▸ **WHAT YOU SHOULD DO**: Below are the records; tally the lines that include "screwdriver" and report only the total.

▸ **EXTRACTED RECORDS**:
--
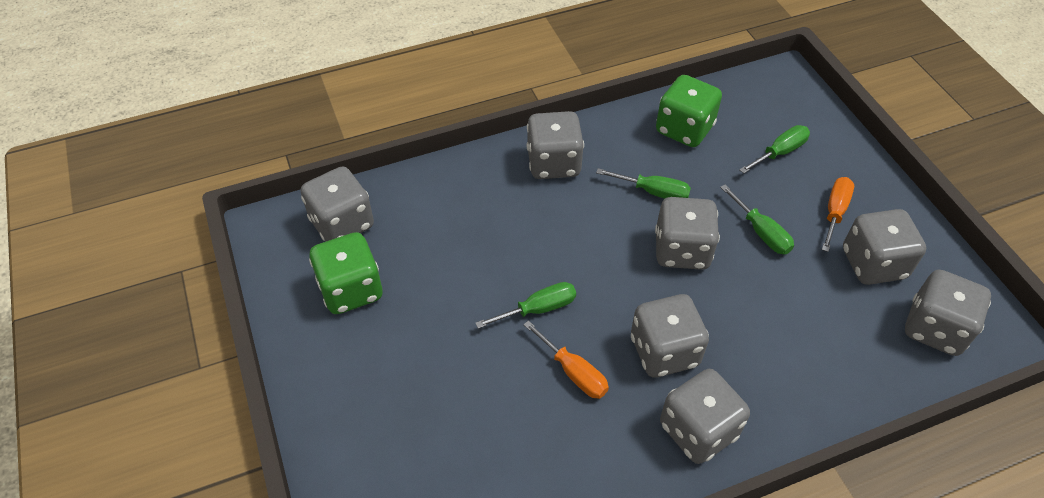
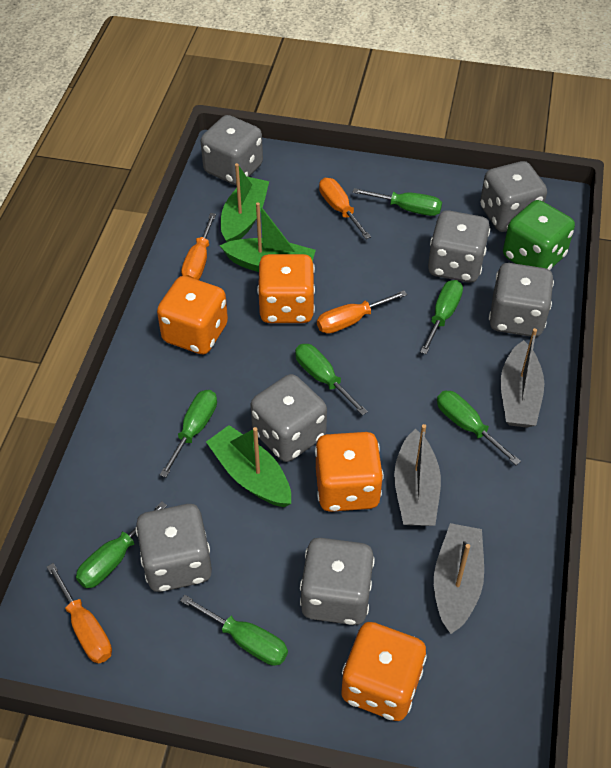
green boat: 0 -> 3
green dice: 2 -> 1
green screwdriver: 4 -> 7
grey boat: 0 -> 3
orange dice: 0 -> 4
orange screwdriver: 2 -> 4

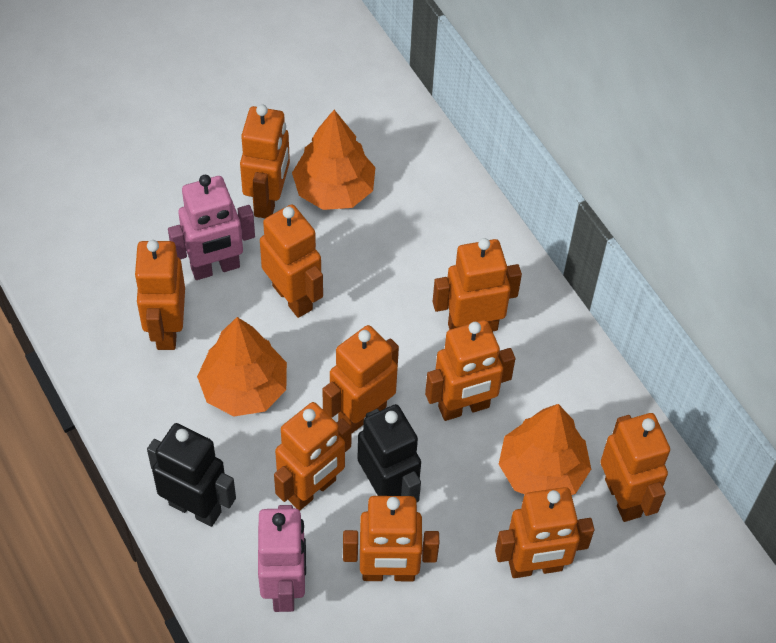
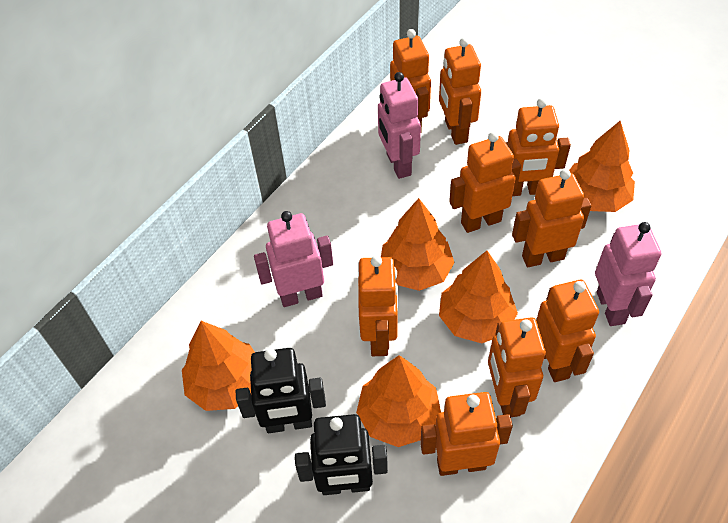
orange robot: 10 -> 9
orange tree: 3 -> 5
pink robot: 2 -> 3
--
▸ **RESULT OF THE TASK**: 2